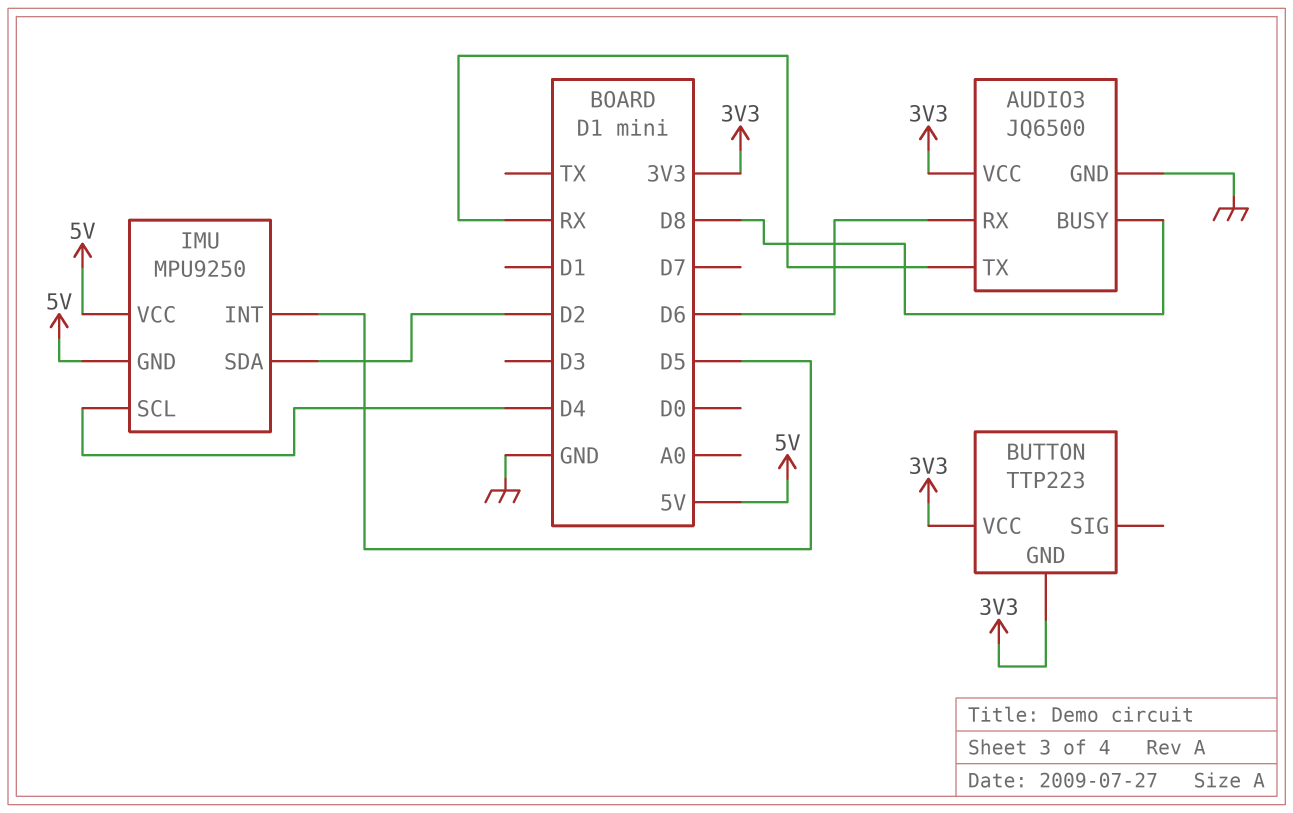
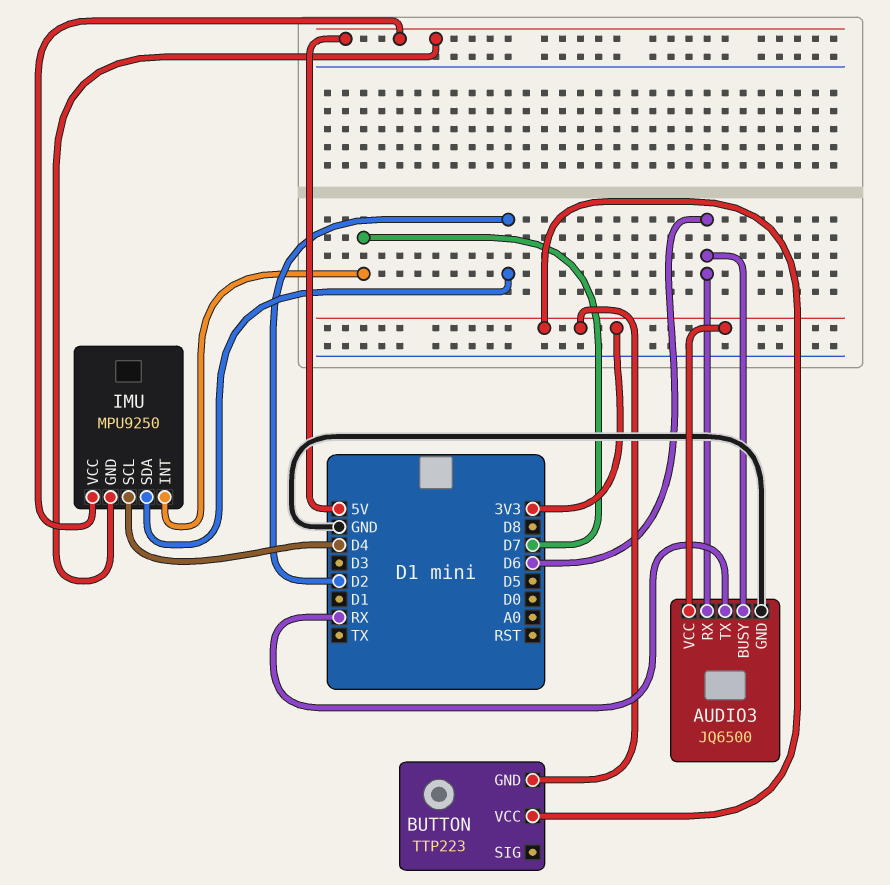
AUDIO3 pin BUSY: D8 -> D6
IMU pin INT: D5 -> D7

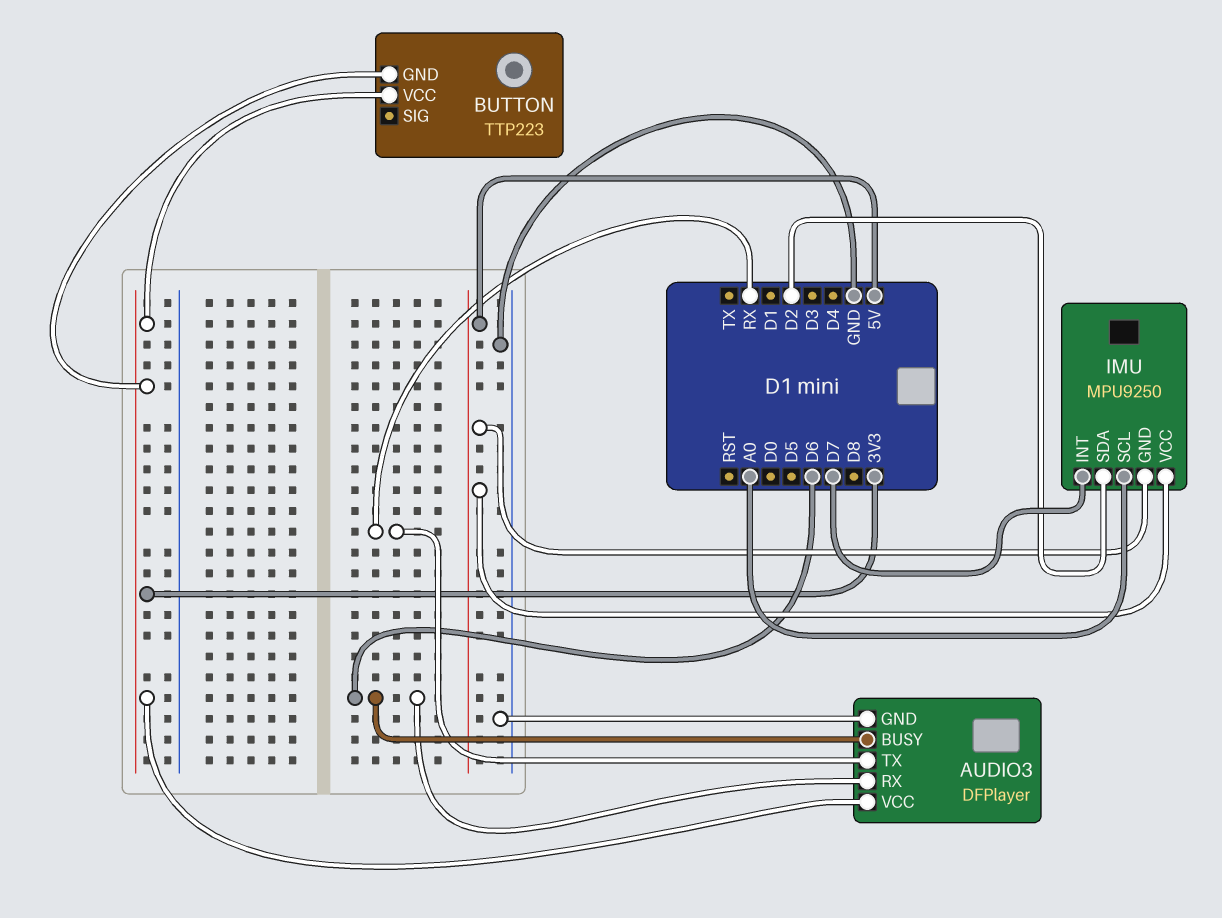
AUDIO3: JQ6500 -> DFPlayer
IMU pin SCL: D4 -> A0

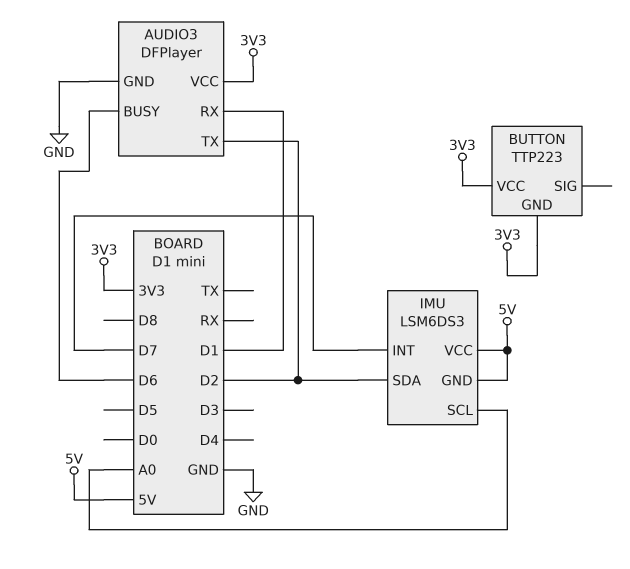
AUDIO3 pin RX: D6 -> D1
AUDIO3 pin TX: RX -> D2
IMU: MPU9250 -> LSM6DS3

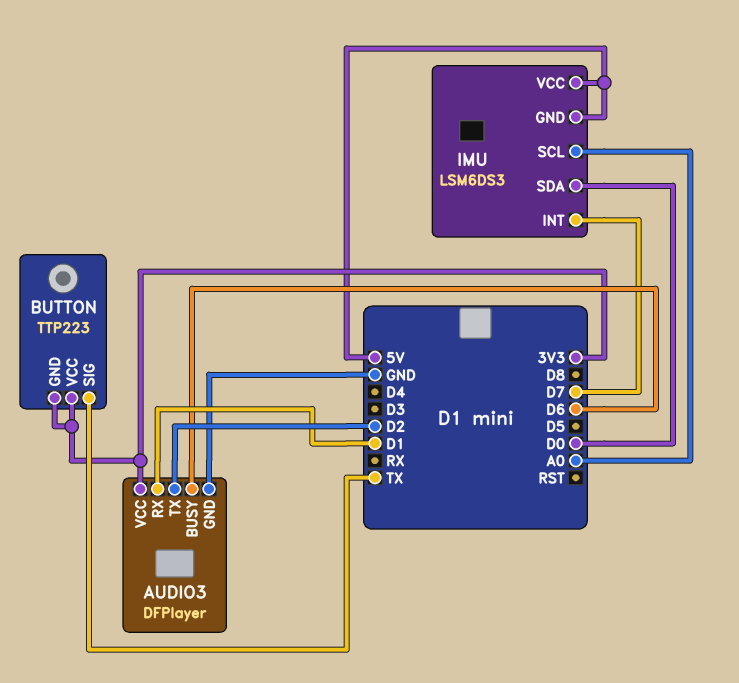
BUTTON pin SIG: none -> TX
IMU pin SDA: D2 -> D0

● **What you should do**
Where a record above contains a picture, leave the picture out and transcribe everything else exactly.

● **Written reply**
AUDIO3 pin BUSY: D8 -> D6
IMU pin INT: D5 -> D7

AUDIO3: JQ6500 -> DFPlayer
IMU pin SCL: D4 -> A0

AUDIO3 pin RX: D6 -> D1
AUDIO3 pin TX: RX -> D2
IMU: MPU9250 -> LSM6DS3

BUTTON pin SIG: none -> TX
IMU pin SDA: D2 -> D0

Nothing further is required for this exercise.